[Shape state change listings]
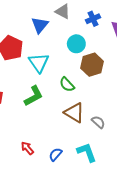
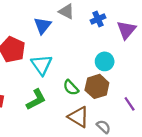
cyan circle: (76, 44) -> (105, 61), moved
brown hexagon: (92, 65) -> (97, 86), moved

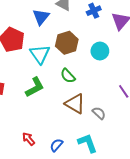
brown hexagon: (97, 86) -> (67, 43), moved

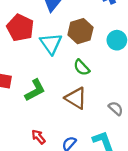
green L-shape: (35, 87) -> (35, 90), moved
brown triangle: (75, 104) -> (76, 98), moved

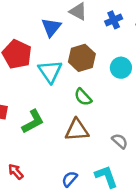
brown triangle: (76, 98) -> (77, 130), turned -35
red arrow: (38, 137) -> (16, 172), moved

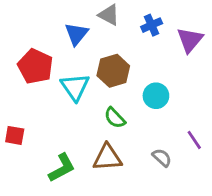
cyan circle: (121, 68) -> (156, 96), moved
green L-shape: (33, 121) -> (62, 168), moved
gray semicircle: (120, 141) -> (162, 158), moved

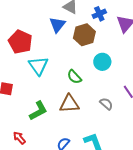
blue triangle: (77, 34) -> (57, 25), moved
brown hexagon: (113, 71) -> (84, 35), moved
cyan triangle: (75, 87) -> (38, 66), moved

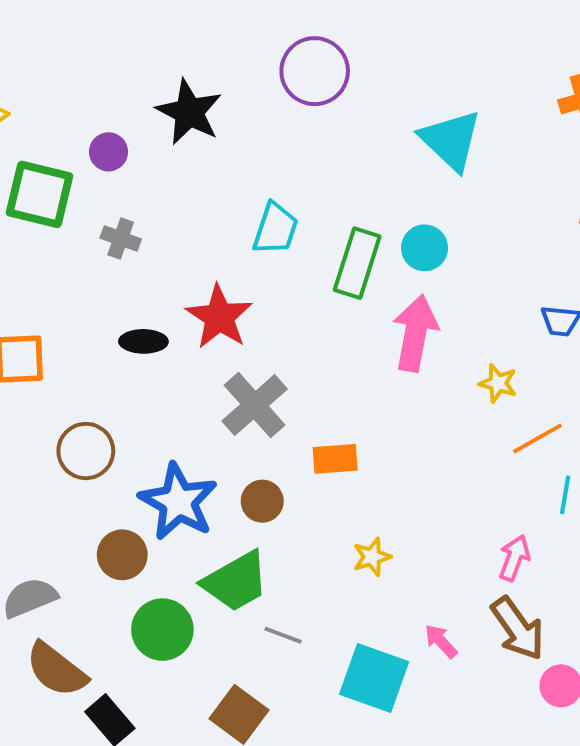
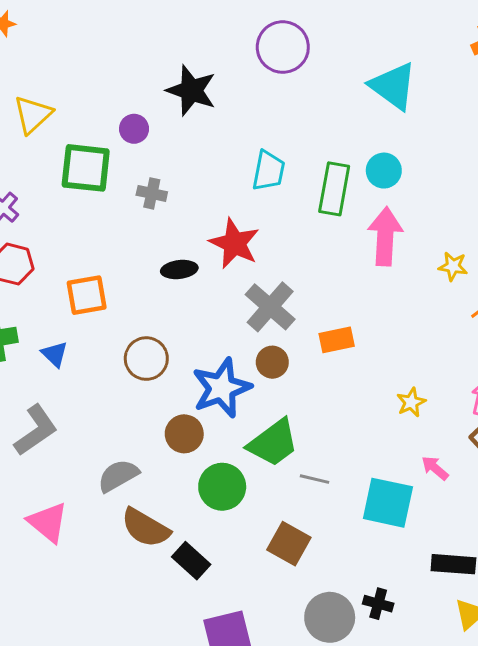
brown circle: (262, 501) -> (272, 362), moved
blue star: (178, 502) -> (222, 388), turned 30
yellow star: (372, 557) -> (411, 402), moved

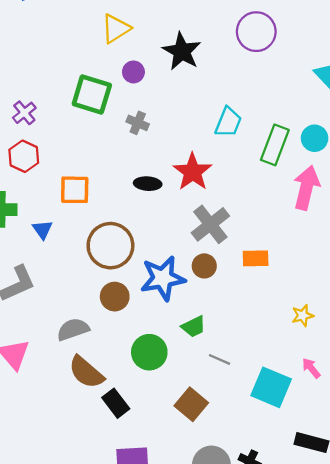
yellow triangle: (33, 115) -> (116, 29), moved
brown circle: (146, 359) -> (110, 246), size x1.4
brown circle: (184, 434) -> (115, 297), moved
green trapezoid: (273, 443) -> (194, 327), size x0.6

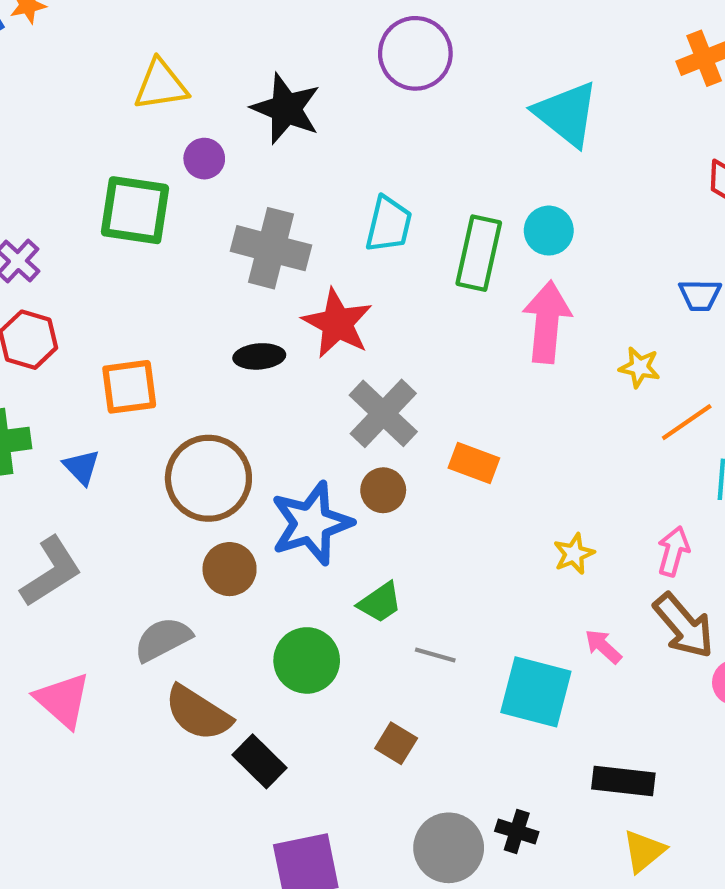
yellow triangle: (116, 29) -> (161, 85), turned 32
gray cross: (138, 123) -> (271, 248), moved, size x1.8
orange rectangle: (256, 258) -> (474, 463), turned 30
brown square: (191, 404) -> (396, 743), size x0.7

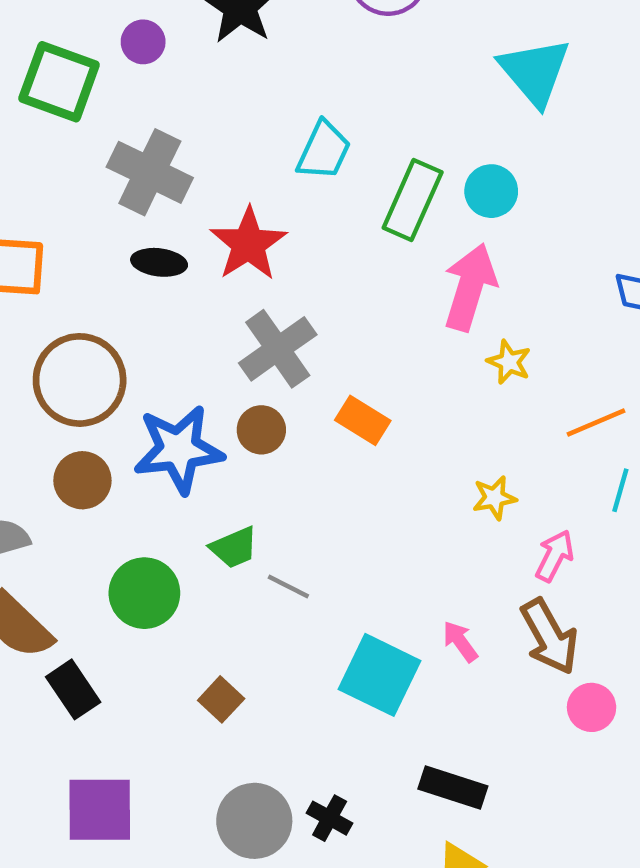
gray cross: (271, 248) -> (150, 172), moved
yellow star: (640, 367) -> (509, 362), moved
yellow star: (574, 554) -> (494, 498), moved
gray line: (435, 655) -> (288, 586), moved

Task brief:
Read through the entries and copy every line that includes "star".

Response area:
blue star: (178, 502) -> (222, 388), turned 30
yellow star: (372, 557) -> (411, 402), moved
yellow star: (640, 367) -> (509, 362), moved
yellow star: (574, 554) -> (494, 498), moved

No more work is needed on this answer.